● **GIVEN RECORDS**

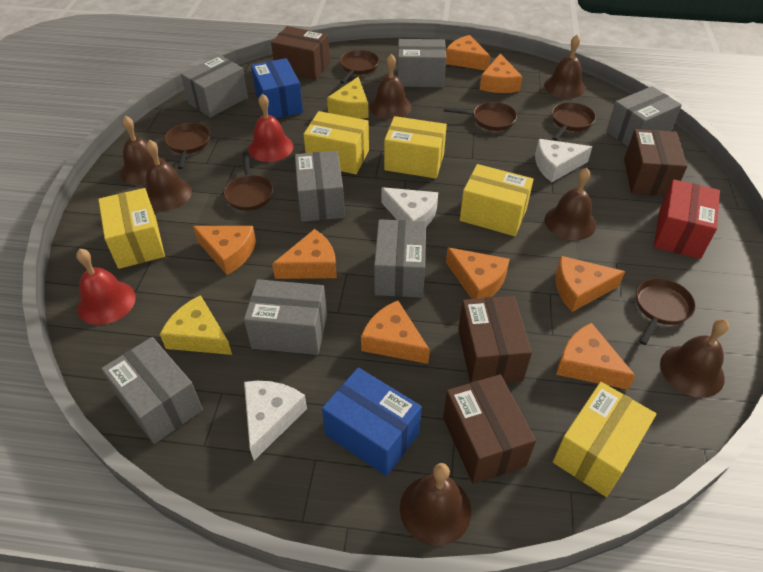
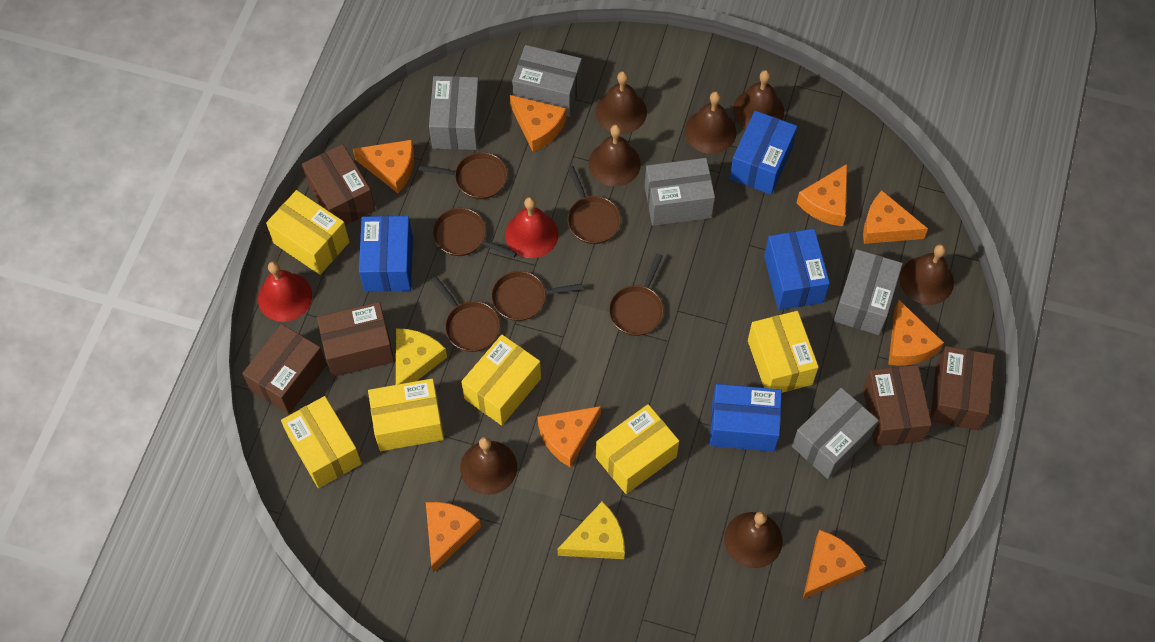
blue box: [251,58,303,119] [322,368,422,476] = 2 -> [359,216,413,291] [710,384,782,452] [729,111,797,195] [764,229,830,310] = 4
brown box: [271,26,330,80] [443,375,536,484] [458,296,532,383] [624,129,687,196] = 4 -> [242,324,327,414] [302,144,375,225] [317,302,395,377] [863,365,932,447] [930,346,994,430] = 5
grey box: [101,337,203,444] [181,55,248,118] [244,279,327,355] [295,151,345,222] [374,219,426,298] [397,39,446,87] [606,86,682,147] = 7 -> [429,76,481,150] [512,45,582,117] [645,158,715,226] [792,388,879,479] [834,249,903,335] = 5
red box: [654,179,720,259] = 1 -> none = 0
white cheese: [244,381,307,461] [382,187,438,227] [535,139,592,182] = 3 -> none = 0
yellow box: [98,188,165,269] [303,111,369,174] [384,116,447,179] [460,164,533,236] [553,382,656,497] = 5 -> [266,190,349,275] [281,396,362,488] [368,379,444,451] [461,335,541,425] [596,404,679,494] [748,311,819,393] = 6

● **YOUR GOAL**
Look through the data above for the word "none". Report each line where it occurs.

● **ANSWER TO THIS TASK**
red box: [654,179,720,259] = 1 -> none = 0
white cheese: [244,381,307,461] [382,187,438,227] [535,139,592,182] = 3 -> none = 0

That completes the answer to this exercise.